◆ **WORK ITEM**
Copy out every entry, keeping each character the same.

◆ **DATA FOR REVIEW**
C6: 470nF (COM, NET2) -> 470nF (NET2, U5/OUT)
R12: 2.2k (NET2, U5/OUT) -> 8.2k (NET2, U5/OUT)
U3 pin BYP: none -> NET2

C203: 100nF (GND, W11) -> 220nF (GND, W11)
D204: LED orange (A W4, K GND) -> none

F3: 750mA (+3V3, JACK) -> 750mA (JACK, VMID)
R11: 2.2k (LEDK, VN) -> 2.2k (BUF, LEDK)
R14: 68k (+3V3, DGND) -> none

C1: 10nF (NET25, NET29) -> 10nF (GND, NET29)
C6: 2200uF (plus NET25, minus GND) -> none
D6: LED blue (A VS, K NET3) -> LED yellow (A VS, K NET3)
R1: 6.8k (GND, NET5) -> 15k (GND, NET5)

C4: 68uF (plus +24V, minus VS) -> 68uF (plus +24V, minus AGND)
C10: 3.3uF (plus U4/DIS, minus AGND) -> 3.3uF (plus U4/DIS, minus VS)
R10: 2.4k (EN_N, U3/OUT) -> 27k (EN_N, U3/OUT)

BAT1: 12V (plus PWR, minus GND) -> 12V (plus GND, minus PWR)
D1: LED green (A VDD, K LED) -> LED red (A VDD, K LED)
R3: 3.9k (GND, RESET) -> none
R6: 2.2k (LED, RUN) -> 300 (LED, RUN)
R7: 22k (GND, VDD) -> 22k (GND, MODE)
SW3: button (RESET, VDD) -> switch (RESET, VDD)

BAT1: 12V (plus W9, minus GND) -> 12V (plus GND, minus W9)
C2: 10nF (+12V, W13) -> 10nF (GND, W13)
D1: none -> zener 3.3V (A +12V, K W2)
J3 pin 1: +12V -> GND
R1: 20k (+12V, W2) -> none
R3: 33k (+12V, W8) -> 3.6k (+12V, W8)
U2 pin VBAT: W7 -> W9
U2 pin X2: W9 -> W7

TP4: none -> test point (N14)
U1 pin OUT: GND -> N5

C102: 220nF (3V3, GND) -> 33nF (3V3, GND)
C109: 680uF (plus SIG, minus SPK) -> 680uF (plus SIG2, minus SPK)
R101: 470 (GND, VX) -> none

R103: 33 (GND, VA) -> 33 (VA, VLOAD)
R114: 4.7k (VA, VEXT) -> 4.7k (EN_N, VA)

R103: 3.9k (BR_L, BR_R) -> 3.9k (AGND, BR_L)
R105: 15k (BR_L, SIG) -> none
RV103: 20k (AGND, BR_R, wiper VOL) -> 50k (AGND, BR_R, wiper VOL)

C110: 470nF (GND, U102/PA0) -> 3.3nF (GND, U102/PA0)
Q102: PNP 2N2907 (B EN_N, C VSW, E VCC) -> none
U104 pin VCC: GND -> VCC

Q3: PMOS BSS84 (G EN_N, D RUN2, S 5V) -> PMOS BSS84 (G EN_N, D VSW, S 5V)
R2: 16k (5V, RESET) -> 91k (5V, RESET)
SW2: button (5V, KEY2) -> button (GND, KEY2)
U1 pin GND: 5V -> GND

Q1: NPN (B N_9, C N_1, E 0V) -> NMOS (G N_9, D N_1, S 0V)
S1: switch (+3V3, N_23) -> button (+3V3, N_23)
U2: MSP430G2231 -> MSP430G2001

◆ **TASK OUTPUT**
C6: 470nF (COM, NET2) -> 470nF (NET2, U5/OUT)
R12: 2.2k (NET2, U5/OUT) -> 8.2k (NET2, U5/OUT)
U3 pin BYP: none -> NET2

C203: 100nF (GND, W11) -> 220nF (GND, W11)
D204: LED orange (A W4, K GND) -> none

F3: 750mA (+3V3, JACK) -> 750mA (JACK, VMID)
R11: 2.2k (LEDK, VN) -> 2.2k (BUF, LEDK)
R14: 68k (+3V3, DGND) -> none

C1: 10nF (NET25, NET29) -> 10nF (GND, NET29)
C6: 2200uF (plus NET25, minus GND) -> none
D6: LED blue (A VS, K NET3) -> LED yellow (A VS, K NET3)
R1: 6.8k (GND, NET5) -> 15k (GND, NET5)

C4: 68uF (plus +24V, minus VS) -> 68uF (plus +24V, minus AGND)
C10: 3.3uF (plus U4/DIS, minus AGND) -> 3.3uF (plus U4/DIS, minus VS)
R10: 2.4k (EN_N, U3/OUT) -> 27k (EN_N, U3/OUT)

BAT1: 12V (plus PWR, minus GND) -> 12V (plus GND, minus PWR)
D1: LED green (A VDD, K LED) -> LED red (A VDD, K LED)
R3: 3.9k (GND, RESET) -> none
R6: 2.2k (LED, RUN) -> 300 (LED, RUN)
R7: 22k (GND, VDD) -> 22k (GND, MODE)
SW3: button (RESET, VDD) -> switch (RESET, VDD)

BAT1: 12V (plus W9, minus GND) -> 12V (plus GND, minus W9)
C2: 10nF (+12V, W13) -> 10nF (GND, W13)
D1: none -> zener 3.3V (A +12V, K W2)
J3 pin 1: +12V -> GND
R1: 20k (+12V, W2) -> none
R3: 33k (+12V, W8) -> 3.6k (+12V, W8)
U2 pin VBAT: W7 -> W9
U2 pin X2: W9 -> W7

TP4: none -> test point (N14)
U1 pin OUT: GND -> N5

C102: 220nF (3V3, GND) -> 33nF (3V3, GND)
C109: 680uF (plus SIG, minus SPK) -> 680uF (plus SIG2, minus SPK)
R101: 470 (GND, VX) -> none

R103: 33 (GND, VA) -> 33 (VA, VLOAD)
R114: 4.7k (VA, VEXT) -> 4.7k (EN_N, VA)

R103: 3.9k (BR_L, BR_R) -> 3.9k (AGND, BR_L)
R105: 15k (BR_L, SIG) -> none
RV103: 20k (AGND, BR_R, wiper VOL) -> 50k (AGND, BR_R, wiper VOL)

C110: 470nF (GND, U102/PA0) -> 3.3nF (GND, U102/PA0)
Q102: PNP 2N2907 (B EN_N, C VSW, E VCC) -> none
U104 pin VCC: GND -> VCC

Q3: PMOS BSS84 (G EN_N, D RUN2, S 5V) -> PMOS BSS84 (G EN_N, D VSW, S 5V)
R2: 16k (5V, RESET) -> 91k (5V, RESET)
SW2: button (5V, KEY2) -> button (GND, KEY2)
U1 pin GND: 5V -> GND

Q1: NPN (B N_9, C N_1, E 0V) -> NMOS (G N_9, D N_1, S 0V)
S1: switch (+3V3, N_23) -> button (+3V3, N_23)
U2: MSP430G2231 -> MSP430G2001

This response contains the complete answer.